**Assignment**
Which lines of the records contain "triangle"? Collect every one of them.

>>>>>

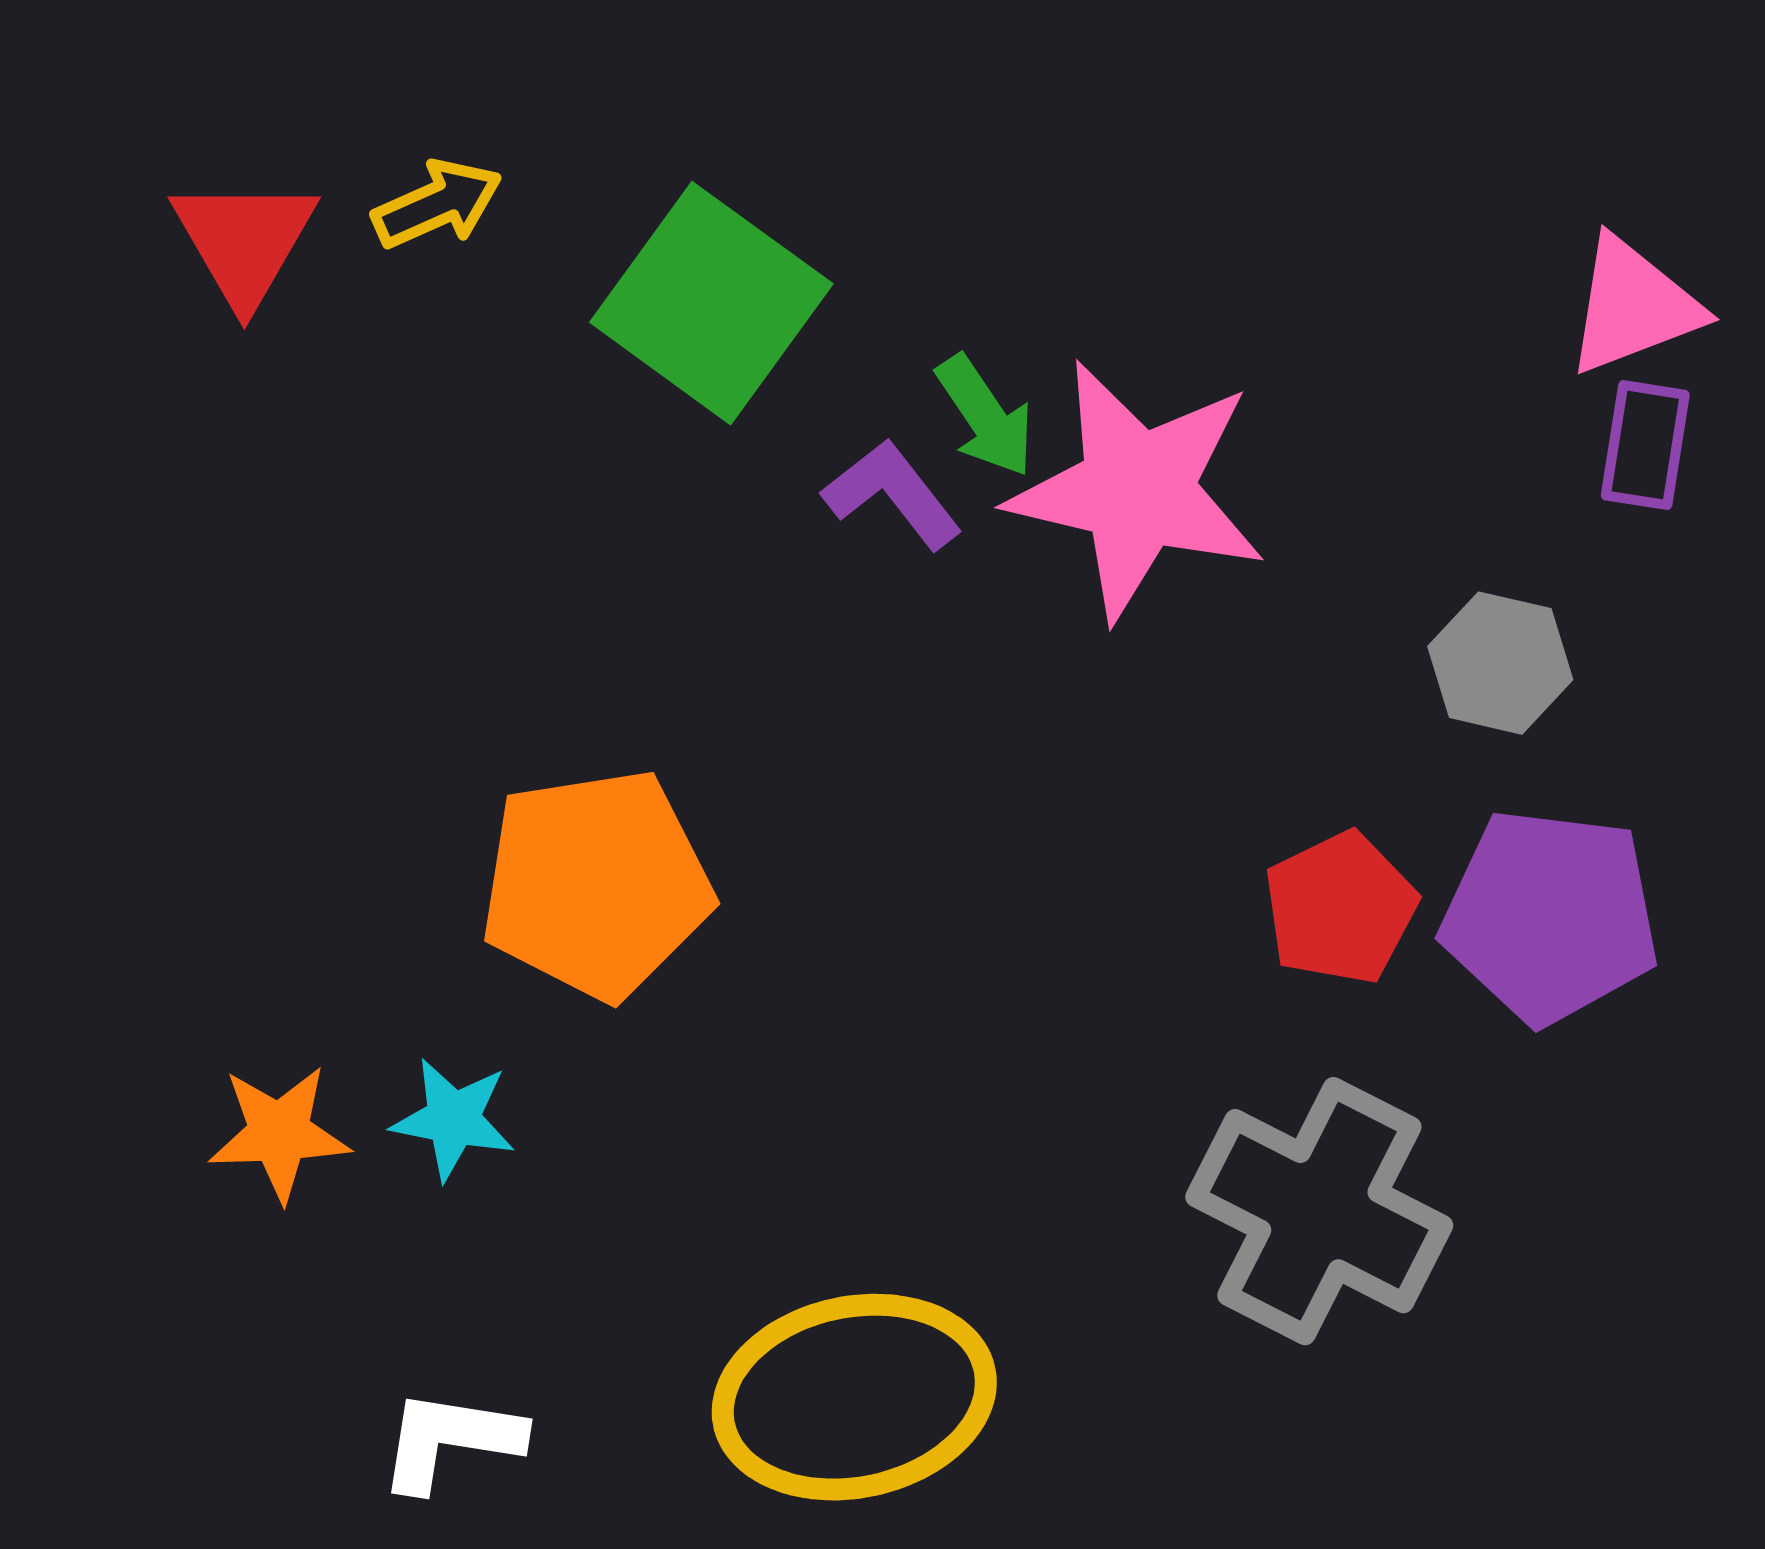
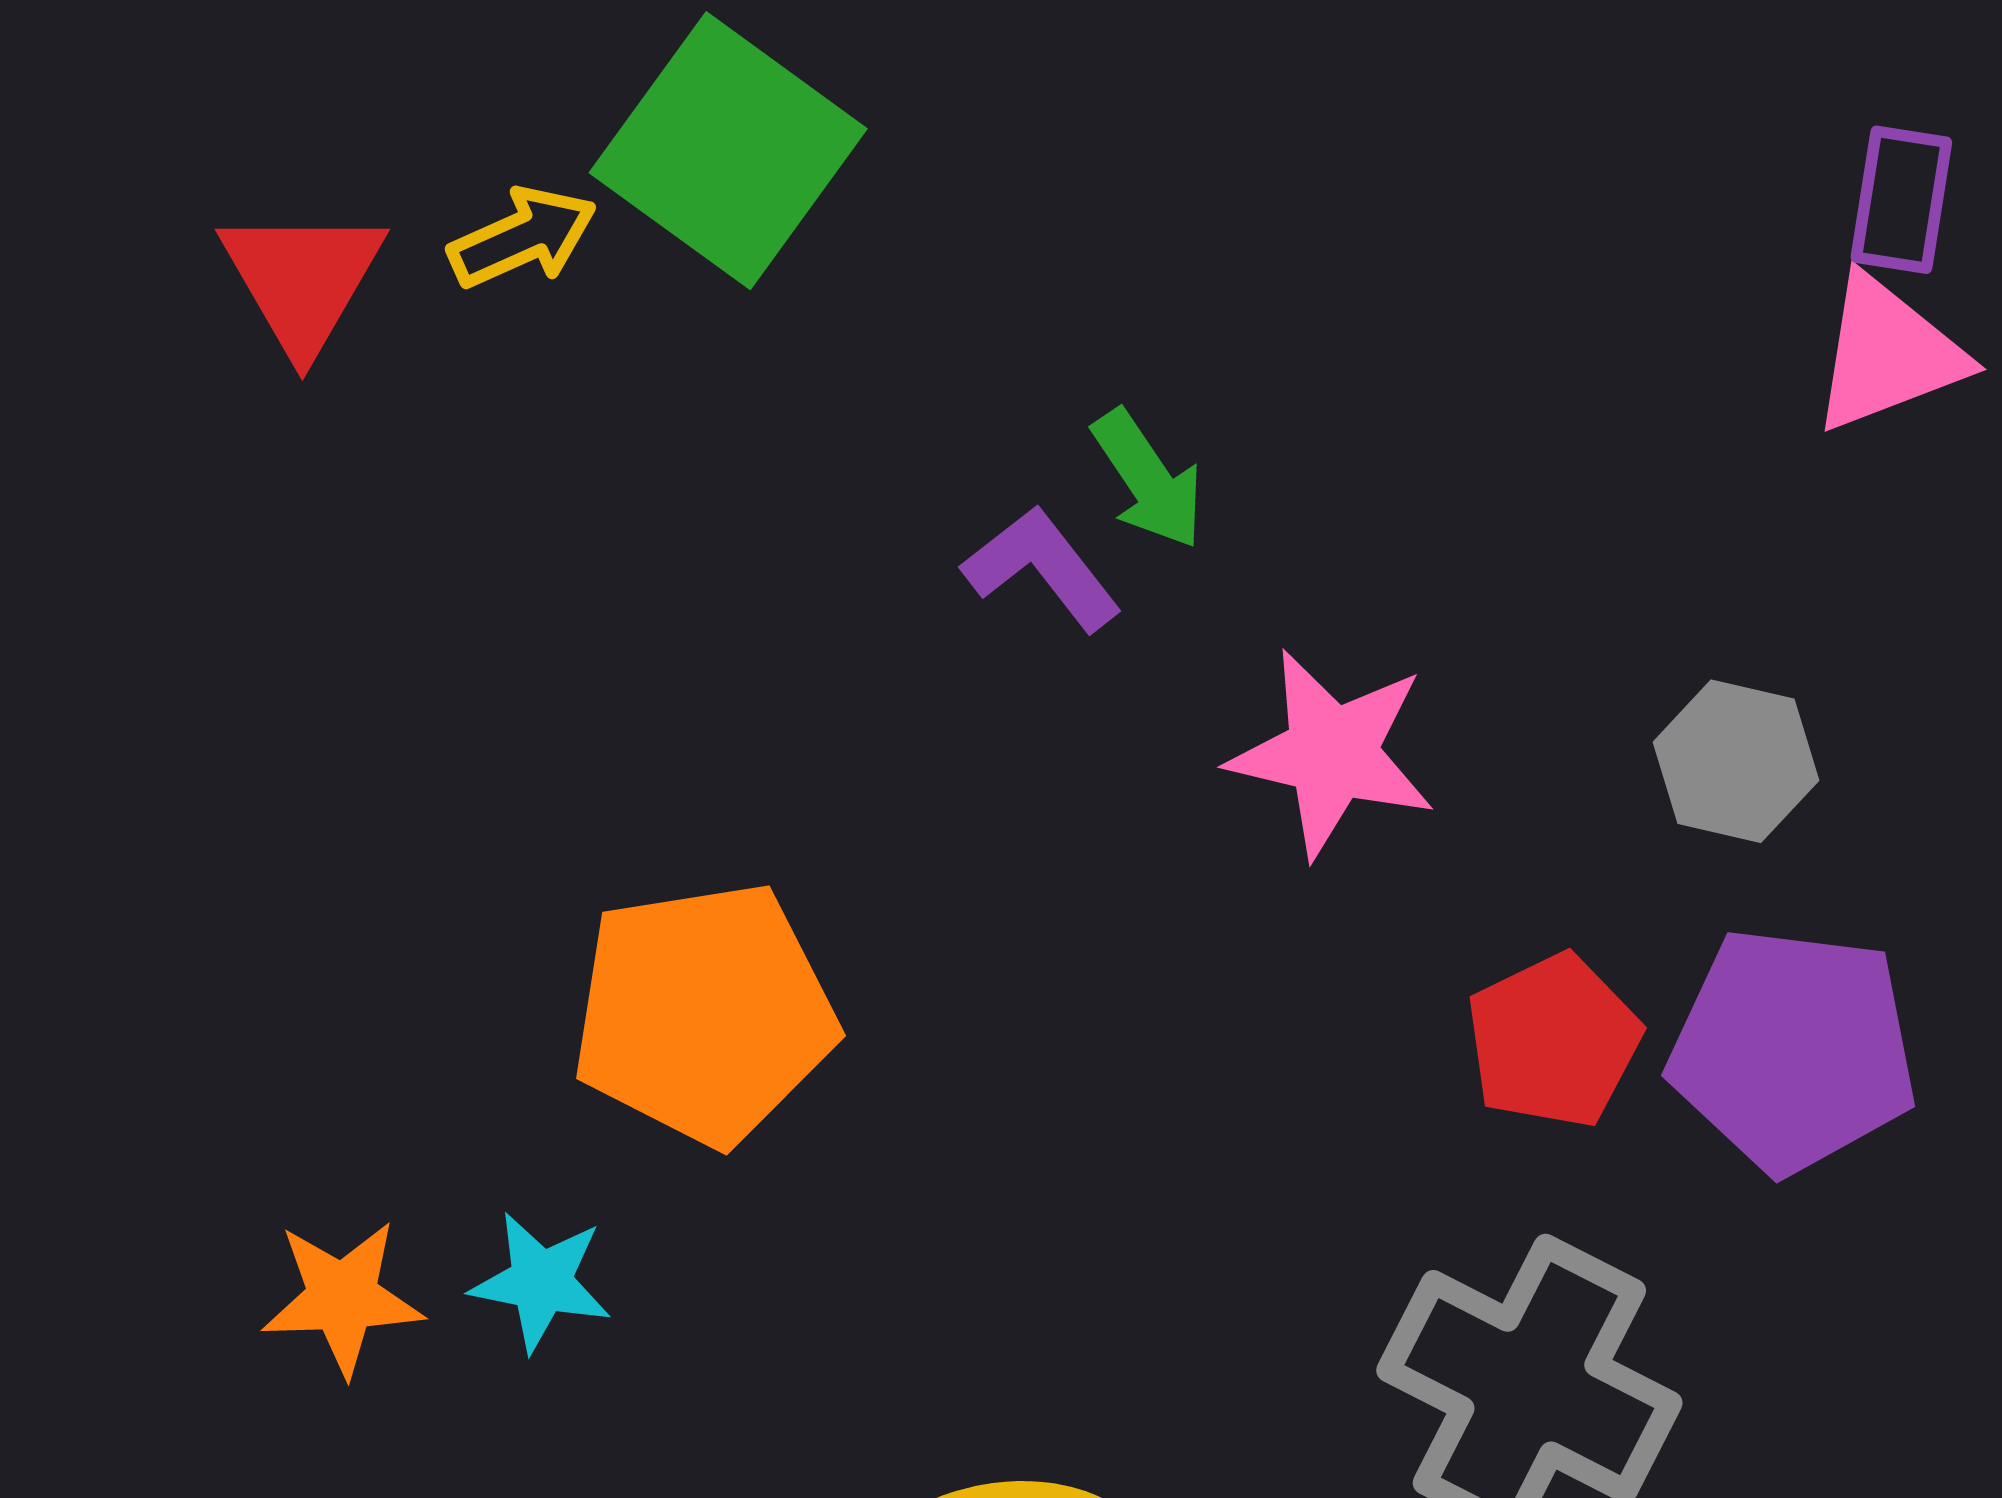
green square: (711, 303) -> (728, 151), moved
purple rectangle: (1645, 445) -> (1901, 200), moved
pink star: (1137, 490) -> (1332, 753), moved, size x0.7

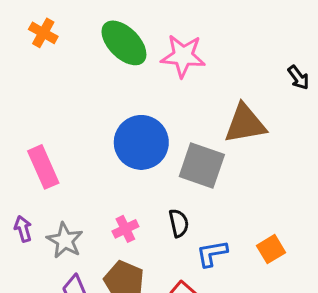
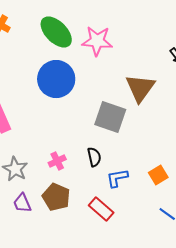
brown triangle: (245, 124) -> (140, 88), turned -44
blue circle: (141, 142) -> (56, 79), moved

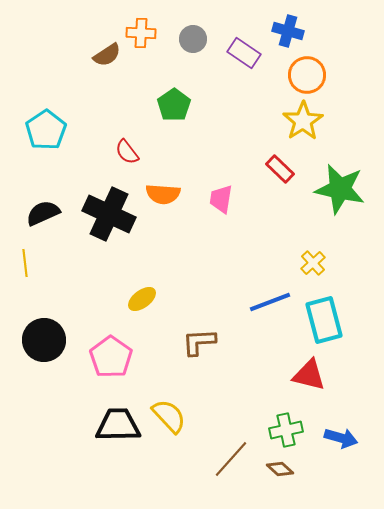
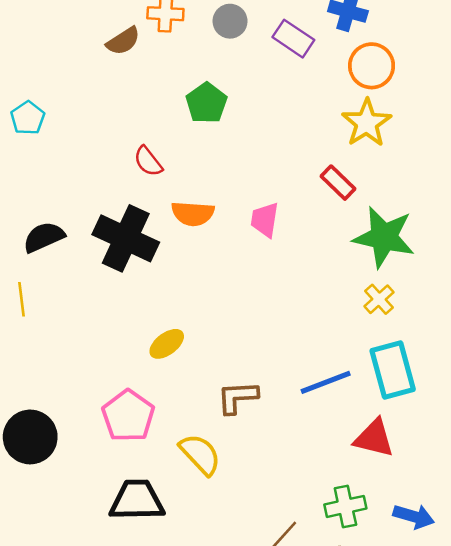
cyan pentagon: (46, 130) -> (28, 118), moved, size x0.7
green star: (340, 189) -> (384, 237), moved
blue line: (270, 302) -> (326, 382), moved
black circle: (44, 340) -> (30, 437), moved
yellow semicircle: (169, 416) -> (200, 454), moved

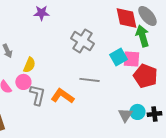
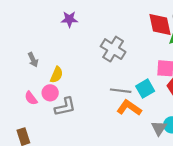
cyan square: (118, 57) -> (145, 89), moved
gray L-shape: (37, 95) -> (65, 107), turned 65
orange L-shape: (62, 96) -> (129, 108), moved

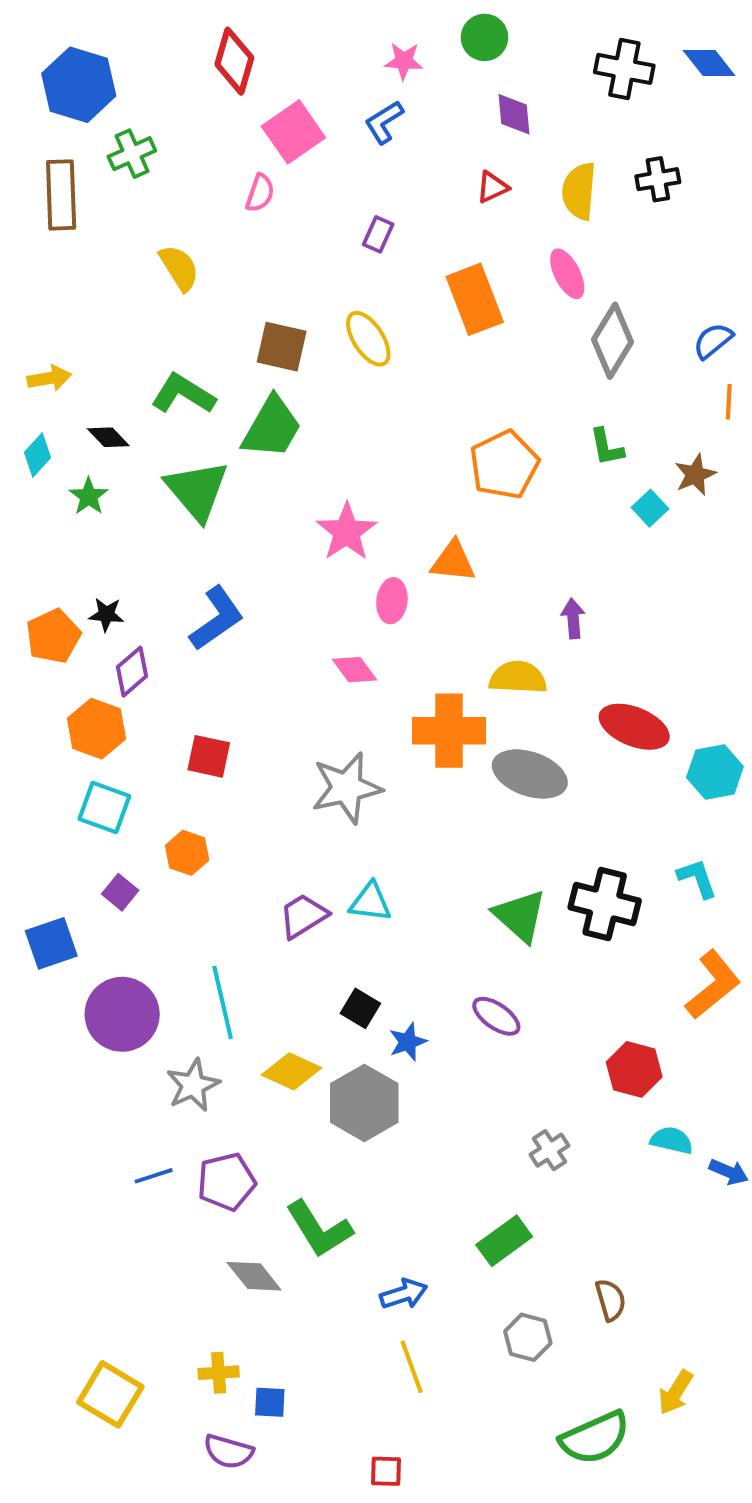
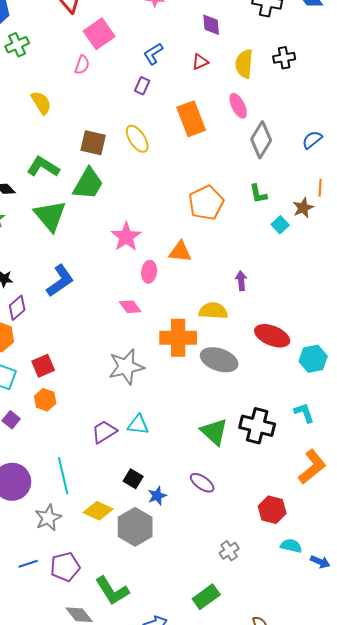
blue L-shape: (384, 122) -> (153, 54), moved
orange line: (729, 402) -> (320, 188), moved
red square: (209, 756) -> (43, 366), moved, turned -35

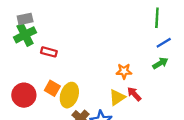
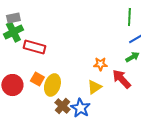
red rectangle: (49, 52) -> (34, 47), size x1.5
red arrow: (134, 94) -> (121, 79), moved, size x1.5

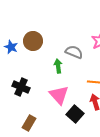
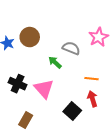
green arrow: (58, 66) -> (55, 62), turned -40
pink triangle: (59, 95) -> (44, 89), moved

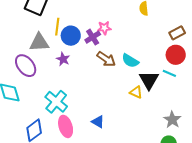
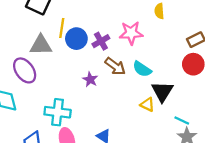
pink star: (104, 28) -> (131, 33), moved, size x1.5
purple star: (63, 59) -> (90, 79), moved
cyan line: (169, 73) -> (182, 121), moved
cyan cross: (56, 102) -> (58, 112), turned -35

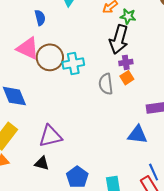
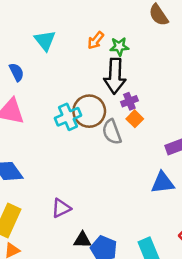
brown circle: (50, 57) -> (89, 111), moved
purple triangle: (50, 136) -> (61, 208), size x0.7
black triangle: (42, 163) -> (82, 240), moved

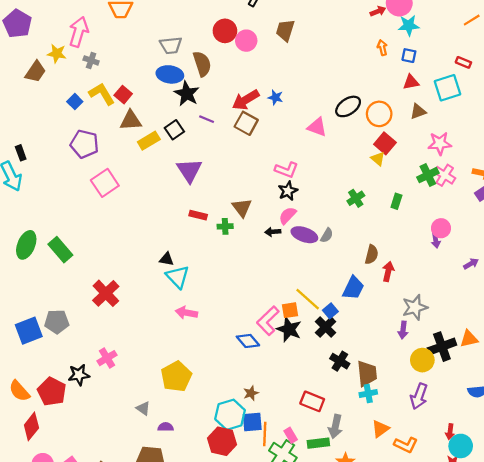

<<<<<

**Answer below**
brown triangle: (245, 124) -> (140, 88), turned -44
pink triangle: (59, 95) -> (44, 89), moved
purple triangle: (50, 136) -> (61, 208), size x0.7
black triangle: (42, 163) -> (82, 240), moved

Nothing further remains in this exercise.